- **Problem to work on**: Reproduce the records verbatim, everything from the very start down to and including the line that contains "Return the footprint", and output only those lines.

- **Given records**:
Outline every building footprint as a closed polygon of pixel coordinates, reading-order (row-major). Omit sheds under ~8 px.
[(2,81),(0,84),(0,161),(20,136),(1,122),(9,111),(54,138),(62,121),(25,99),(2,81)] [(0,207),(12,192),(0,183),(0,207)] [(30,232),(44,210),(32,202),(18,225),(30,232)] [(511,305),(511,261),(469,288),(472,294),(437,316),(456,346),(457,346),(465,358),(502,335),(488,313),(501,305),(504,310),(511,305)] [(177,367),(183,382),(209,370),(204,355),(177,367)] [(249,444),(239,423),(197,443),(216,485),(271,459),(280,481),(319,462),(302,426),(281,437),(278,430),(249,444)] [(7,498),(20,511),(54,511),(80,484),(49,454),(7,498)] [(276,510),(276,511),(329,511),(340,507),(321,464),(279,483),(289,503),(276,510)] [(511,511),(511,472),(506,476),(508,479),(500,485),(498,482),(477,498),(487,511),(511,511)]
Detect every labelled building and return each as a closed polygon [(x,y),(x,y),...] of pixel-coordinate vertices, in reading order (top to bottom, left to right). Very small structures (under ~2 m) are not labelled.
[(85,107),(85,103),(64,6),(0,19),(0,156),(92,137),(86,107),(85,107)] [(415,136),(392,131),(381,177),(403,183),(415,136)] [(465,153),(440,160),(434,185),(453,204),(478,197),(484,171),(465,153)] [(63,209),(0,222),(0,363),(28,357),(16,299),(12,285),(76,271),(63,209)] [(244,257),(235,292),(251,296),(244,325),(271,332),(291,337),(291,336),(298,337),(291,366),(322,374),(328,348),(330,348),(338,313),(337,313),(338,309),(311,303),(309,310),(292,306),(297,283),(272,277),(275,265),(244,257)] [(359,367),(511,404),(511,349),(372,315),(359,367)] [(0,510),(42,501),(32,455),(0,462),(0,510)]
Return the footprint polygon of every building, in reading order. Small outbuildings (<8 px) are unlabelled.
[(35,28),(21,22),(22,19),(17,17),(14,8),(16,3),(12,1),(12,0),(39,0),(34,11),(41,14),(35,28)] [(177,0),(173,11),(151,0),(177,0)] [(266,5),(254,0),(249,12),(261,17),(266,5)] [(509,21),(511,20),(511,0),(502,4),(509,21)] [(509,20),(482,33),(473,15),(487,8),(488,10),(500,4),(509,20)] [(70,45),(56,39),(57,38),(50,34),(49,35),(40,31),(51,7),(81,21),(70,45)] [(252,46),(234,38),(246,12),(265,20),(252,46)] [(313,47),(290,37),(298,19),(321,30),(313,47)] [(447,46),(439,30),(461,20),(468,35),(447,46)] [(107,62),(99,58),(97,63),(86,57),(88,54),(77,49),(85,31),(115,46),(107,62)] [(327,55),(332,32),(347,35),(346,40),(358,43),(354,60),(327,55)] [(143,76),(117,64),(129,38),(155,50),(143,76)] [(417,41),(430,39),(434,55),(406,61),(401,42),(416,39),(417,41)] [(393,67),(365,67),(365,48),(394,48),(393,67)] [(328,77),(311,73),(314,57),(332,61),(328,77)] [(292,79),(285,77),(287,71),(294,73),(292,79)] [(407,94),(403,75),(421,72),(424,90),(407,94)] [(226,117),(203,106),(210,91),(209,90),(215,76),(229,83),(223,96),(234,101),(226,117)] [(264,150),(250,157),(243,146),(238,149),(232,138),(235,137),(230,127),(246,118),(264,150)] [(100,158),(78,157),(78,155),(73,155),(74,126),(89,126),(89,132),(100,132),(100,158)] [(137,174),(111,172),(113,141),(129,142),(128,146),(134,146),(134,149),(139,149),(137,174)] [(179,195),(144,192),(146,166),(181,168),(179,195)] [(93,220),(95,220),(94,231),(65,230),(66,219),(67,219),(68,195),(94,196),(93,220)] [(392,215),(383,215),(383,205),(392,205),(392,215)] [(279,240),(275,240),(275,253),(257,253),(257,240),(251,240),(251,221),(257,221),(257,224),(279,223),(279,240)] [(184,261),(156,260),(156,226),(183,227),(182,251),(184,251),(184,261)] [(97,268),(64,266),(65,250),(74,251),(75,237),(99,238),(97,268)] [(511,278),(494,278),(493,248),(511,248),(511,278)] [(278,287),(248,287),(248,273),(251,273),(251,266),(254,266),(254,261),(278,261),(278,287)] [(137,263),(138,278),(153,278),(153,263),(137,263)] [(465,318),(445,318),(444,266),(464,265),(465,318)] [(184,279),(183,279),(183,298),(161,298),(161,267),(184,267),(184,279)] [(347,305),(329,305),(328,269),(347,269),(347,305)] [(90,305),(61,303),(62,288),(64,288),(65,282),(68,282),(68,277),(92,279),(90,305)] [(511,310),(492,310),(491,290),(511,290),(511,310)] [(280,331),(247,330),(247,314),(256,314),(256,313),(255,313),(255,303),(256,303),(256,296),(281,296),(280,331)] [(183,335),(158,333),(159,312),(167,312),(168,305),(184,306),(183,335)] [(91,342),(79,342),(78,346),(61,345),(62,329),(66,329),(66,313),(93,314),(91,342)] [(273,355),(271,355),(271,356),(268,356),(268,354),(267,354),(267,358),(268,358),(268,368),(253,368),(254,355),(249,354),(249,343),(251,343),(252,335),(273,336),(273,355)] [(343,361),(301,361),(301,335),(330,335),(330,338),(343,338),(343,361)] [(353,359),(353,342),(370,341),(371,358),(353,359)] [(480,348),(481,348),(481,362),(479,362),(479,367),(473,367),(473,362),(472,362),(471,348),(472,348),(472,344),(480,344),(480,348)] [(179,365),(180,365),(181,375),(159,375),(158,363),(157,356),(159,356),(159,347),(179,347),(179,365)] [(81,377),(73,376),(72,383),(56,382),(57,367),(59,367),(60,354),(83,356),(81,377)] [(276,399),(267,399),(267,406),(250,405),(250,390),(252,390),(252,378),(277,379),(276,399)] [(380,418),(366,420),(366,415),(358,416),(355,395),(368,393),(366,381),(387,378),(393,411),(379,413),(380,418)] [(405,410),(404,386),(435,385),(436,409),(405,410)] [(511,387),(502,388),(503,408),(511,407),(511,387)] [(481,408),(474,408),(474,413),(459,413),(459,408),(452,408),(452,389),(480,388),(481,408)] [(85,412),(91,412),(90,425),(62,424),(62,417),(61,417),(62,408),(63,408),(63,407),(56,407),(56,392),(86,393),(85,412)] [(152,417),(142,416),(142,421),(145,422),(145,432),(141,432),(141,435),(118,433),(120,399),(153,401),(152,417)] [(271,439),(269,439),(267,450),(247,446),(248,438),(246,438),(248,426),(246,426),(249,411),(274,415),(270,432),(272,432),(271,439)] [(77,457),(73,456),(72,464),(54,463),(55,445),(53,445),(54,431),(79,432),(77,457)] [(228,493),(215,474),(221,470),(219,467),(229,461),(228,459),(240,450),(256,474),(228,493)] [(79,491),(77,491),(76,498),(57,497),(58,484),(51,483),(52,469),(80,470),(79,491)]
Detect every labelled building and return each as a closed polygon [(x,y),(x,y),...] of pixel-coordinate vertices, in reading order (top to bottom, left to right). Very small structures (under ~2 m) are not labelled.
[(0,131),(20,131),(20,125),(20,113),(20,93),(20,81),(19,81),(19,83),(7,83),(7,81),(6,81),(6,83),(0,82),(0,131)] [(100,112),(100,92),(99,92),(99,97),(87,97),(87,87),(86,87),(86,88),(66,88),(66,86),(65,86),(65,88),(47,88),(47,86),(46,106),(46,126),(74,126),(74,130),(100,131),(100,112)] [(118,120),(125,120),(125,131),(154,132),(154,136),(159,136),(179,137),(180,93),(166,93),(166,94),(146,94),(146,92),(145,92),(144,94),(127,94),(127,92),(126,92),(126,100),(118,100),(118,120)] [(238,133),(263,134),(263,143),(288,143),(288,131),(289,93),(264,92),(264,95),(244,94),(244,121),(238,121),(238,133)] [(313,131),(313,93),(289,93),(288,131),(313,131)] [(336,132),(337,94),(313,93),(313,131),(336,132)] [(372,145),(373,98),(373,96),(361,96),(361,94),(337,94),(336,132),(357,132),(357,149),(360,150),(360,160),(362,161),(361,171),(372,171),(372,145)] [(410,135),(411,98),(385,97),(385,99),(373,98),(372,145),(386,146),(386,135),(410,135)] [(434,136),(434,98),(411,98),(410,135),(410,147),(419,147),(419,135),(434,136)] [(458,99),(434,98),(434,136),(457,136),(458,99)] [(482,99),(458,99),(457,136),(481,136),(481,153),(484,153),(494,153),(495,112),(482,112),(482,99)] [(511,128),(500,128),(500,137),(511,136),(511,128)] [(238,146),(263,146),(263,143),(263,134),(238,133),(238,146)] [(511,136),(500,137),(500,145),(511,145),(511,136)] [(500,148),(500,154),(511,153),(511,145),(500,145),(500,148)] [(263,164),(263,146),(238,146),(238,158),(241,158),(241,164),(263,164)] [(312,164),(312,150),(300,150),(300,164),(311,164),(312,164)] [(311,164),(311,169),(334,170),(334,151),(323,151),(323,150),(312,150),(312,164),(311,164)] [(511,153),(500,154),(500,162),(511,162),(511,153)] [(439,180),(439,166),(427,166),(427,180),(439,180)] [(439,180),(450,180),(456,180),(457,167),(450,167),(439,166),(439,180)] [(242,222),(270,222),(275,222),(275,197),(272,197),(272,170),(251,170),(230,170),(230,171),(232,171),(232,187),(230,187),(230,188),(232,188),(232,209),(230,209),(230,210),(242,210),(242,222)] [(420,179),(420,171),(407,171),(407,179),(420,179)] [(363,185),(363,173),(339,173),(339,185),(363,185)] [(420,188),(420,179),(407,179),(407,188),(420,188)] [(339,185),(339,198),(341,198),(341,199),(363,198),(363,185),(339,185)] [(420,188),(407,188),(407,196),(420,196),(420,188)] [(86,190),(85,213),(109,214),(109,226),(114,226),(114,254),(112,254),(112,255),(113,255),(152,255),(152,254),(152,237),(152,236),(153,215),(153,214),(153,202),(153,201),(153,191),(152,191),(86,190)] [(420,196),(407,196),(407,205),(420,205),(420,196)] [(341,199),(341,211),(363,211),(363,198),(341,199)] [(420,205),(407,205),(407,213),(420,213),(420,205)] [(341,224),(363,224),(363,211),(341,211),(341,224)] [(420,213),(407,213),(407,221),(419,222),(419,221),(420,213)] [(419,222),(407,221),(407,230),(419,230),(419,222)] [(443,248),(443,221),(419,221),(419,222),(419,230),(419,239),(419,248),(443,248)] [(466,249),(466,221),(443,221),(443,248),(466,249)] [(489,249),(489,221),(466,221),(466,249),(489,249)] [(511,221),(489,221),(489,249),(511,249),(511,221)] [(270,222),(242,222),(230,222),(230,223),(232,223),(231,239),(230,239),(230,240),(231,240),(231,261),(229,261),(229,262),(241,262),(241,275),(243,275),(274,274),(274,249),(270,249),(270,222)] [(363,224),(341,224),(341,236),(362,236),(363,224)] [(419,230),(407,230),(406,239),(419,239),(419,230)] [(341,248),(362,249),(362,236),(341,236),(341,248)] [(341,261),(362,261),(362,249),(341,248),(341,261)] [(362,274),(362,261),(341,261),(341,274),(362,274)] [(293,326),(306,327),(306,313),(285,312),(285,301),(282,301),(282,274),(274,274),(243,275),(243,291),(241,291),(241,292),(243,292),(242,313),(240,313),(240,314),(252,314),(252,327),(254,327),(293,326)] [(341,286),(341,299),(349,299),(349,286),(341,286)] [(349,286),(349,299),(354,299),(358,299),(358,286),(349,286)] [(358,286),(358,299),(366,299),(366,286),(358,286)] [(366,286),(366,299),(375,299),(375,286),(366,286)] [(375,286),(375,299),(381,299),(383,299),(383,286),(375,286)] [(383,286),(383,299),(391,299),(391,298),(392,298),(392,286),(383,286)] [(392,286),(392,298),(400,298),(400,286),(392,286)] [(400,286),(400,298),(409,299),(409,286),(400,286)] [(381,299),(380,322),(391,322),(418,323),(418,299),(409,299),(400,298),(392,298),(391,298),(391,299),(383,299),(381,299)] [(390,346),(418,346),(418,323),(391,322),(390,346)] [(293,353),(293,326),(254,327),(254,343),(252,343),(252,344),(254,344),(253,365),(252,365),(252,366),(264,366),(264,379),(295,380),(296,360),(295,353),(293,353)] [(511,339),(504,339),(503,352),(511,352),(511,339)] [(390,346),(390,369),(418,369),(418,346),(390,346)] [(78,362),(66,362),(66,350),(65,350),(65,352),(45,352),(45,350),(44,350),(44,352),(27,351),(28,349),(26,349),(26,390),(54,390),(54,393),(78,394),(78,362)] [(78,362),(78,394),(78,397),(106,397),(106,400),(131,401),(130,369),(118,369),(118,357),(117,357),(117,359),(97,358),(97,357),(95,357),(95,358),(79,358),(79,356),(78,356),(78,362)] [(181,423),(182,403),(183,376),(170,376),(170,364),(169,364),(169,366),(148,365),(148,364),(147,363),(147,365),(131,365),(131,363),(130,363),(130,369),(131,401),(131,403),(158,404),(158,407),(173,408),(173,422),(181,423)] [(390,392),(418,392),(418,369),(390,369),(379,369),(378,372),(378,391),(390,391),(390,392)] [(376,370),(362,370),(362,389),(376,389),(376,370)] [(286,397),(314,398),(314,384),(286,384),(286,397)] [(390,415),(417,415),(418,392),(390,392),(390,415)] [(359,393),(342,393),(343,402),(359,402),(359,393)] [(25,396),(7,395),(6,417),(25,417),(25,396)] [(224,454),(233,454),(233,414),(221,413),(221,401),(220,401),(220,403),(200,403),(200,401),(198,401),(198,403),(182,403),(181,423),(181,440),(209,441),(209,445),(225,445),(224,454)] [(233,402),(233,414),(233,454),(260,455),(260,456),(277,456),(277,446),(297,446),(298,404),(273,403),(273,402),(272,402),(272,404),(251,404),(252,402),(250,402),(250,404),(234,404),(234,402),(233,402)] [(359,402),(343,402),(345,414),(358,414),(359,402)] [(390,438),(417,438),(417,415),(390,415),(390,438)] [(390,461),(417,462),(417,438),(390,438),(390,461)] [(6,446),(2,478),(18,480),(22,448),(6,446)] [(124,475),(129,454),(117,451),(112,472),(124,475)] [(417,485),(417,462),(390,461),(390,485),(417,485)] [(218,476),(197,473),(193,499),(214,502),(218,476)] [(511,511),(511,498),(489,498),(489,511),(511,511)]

- **Full answer**:
Outline every building footprint as a closed polygon of pixel coordinates, reading-order (row-major). Omit sheds under ~8 px.
[(2,81),(0,84),(0,161),(20,136),(1,122),(9,111),(54,138),(62,121),(25,99),(2,81)] [(0,207),(12,192),(0,183),(0,207)] [(30,232),(44,210),(32,202),(18,225),(30,232)] [(511,305),(511,261),(469,288),(472,294),(437,316),(456,346),(457,346),(465,358),(502,335),(488,313),(501,305),(504,310),(511,305)] [(177,367),(183,382),(209,370),(204,355),(177,367)] [(249,444),(239,423),(197,443),(216,485),(271,459),(280,481),(319,462),(302,426),(281,437),(278,430),(249,444)] [(7,498),(20,511),(54,511),(80,484),(49,454),(7,498)] [(276,510),(276,511),(329,511),(340,507),(321,464),(279,483),(289,503),(276,510)] [(511,511),(511,472),(506,476),(508,479),(500,485),(498,482),(477,498),(487,511),(511,511)]
Detect every labelled building and return each as a closed polygon [(x,y),(x,y),...] of pixel-coordinate vertices, in reading order (top to bottom, left to right). Very small structures (under ~2 m) are not labelled.
[(85,107),(85,103),(64,6),(0,19),(0,156),(92,137),(86,107),(85,107)] [(415,136),(392,131),(381,177),(403,183),(415,136)] [(465,153),(440,160),(434,185),(453,204),(478,197),(484,171),(465,153)] [(63,209),(0,222),(0,363),(28,357),(16,299),(12,285),(76,271),(63,209)] [(244,257),(235,292),(251,296),(244,325),(271,332),(291,337),(291,336),(298,337),(291,366),(322,374),(328,348),(330,348),(338,313),(337,313),(338,309),(311,303),(309,310),(292,306),(297,283),(272,277),(275,265),(244,257)] [(359,367),(511,404),(511,349),(372,315),(359,367)] [(0,510),(42,501),(32,455),(0,462),(0,510)]
Return the footprint polygon of every building, in reading order. Small outbuildings (<8 px) are unlabelled.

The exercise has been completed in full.